- _What this task involves_
All lines in the material containing the word "button" need to be copied.

■ ■ ■ ■

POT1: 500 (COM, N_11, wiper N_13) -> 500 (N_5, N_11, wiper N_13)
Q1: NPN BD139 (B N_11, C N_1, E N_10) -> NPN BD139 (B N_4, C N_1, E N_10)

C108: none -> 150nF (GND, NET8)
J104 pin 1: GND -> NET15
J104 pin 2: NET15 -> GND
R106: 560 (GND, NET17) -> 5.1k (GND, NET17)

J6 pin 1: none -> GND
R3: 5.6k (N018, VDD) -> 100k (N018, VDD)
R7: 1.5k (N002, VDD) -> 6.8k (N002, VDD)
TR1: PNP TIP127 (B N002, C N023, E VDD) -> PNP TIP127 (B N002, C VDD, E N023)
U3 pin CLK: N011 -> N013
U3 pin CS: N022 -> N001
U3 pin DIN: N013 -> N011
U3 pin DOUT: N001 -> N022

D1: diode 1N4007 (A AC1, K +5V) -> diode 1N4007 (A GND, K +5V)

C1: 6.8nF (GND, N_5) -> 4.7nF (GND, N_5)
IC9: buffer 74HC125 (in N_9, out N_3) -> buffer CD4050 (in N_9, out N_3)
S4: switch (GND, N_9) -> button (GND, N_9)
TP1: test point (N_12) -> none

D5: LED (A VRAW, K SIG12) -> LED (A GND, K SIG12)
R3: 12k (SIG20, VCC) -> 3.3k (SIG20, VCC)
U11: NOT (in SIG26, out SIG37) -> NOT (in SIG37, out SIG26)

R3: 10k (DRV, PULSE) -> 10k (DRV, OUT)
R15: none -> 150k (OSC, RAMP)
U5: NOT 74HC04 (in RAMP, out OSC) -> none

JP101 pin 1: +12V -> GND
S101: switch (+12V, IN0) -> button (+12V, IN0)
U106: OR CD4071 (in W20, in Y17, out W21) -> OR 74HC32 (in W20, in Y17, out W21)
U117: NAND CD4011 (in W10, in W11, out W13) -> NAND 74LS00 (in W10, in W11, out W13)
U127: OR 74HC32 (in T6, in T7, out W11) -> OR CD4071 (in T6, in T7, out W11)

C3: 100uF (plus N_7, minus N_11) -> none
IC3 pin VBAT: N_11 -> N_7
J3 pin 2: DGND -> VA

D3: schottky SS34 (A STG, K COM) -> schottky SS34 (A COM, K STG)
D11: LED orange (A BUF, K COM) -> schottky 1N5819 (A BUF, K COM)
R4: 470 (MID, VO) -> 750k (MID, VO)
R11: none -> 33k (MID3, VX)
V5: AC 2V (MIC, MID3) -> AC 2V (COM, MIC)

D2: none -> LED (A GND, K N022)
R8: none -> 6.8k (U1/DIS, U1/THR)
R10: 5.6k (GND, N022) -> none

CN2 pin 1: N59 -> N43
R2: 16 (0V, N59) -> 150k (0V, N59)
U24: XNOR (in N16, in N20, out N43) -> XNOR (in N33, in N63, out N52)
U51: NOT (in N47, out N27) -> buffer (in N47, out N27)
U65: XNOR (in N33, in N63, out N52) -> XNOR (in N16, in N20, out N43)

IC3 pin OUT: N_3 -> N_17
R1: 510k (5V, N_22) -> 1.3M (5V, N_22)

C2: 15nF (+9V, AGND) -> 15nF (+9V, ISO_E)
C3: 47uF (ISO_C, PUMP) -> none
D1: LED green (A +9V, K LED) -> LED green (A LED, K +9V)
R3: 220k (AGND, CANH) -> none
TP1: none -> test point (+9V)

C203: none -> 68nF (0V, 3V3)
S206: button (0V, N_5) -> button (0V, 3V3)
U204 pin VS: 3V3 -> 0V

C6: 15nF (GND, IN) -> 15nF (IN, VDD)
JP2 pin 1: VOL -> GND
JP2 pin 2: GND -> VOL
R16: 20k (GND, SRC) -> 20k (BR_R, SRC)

■ ■ ■ ■

- _Solution to the problem_
S4: switch (GND, N_9) -> button (GND, N_9)
S101: switch (+12V, IN0) -> button (+12V, IN0)
S206: button (0V, N_5) -> button (0V, 3V3)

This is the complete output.